Task description: Exactly retype the lines of the material from its first line to the line with "- → pink cup 347, 437, 389, 482", including both.

..........

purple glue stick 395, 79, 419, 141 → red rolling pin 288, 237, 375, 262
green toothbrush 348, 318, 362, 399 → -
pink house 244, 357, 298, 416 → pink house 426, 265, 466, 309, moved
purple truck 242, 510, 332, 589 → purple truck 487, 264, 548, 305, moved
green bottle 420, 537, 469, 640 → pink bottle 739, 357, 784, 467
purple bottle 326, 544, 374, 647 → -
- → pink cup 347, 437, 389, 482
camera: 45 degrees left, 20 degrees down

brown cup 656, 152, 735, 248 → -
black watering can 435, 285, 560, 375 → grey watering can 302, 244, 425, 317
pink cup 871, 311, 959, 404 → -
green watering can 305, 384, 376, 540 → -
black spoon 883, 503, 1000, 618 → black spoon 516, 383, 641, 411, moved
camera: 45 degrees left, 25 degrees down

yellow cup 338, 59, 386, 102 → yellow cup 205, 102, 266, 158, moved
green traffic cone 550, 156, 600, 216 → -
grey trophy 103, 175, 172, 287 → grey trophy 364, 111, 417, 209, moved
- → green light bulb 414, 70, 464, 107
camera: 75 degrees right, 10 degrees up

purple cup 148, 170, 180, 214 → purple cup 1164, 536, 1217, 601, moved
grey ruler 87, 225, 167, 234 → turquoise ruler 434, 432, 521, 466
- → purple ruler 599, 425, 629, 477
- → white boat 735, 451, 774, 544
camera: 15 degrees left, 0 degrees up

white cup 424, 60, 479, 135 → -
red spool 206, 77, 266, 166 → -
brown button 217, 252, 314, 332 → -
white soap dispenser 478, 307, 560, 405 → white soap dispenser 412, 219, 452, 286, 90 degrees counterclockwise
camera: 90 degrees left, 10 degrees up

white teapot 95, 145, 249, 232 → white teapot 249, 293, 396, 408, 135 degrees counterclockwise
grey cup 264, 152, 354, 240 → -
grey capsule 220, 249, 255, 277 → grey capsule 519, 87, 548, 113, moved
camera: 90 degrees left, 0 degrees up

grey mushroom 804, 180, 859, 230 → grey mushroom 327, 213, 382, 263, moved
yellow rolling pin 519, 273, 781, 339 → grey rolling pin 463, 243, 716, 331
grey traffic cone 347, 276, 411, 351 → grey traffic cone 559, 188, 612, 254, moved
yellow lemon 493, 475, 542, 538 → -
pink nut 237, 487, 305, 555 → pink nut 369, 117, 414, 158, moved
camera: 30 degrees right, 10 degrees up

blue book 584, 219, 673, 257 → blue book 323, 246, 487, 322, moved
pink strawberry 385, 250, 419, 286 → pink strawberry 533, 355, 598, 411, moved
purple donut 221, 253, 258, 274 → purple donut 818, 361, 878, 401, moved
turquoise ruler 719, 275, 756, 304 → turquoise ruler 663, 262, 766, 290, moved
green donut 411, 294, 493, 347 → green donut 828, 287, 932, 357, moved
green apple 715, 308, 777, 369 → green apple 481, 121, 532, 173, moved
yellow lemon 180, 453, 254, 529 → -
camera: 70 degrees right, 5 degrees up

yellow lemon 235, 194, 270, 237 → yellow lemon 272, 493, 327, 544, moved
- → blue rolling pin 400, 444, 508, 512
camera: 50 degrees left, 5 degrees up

..........

Result of the exercise:
purple glue stick 395, 79, 419, 141 → red rolling pin 288, 237, 375, 262
green toothbrush 348, 318, 362, 399 → -
pink house 244, 357, 298, 416 → pink house 426, 265, 466, 309, moved
purple truck 242, 510, 332, 589 → purple truck 487, 264, 548, 305, moved
green bottle 420, 537, 469, 640 → pink bottle 739, 357, 784, 467
purple bottle 326, 544, 374, 647 → -
- → pink cup 347, 437, 389, 482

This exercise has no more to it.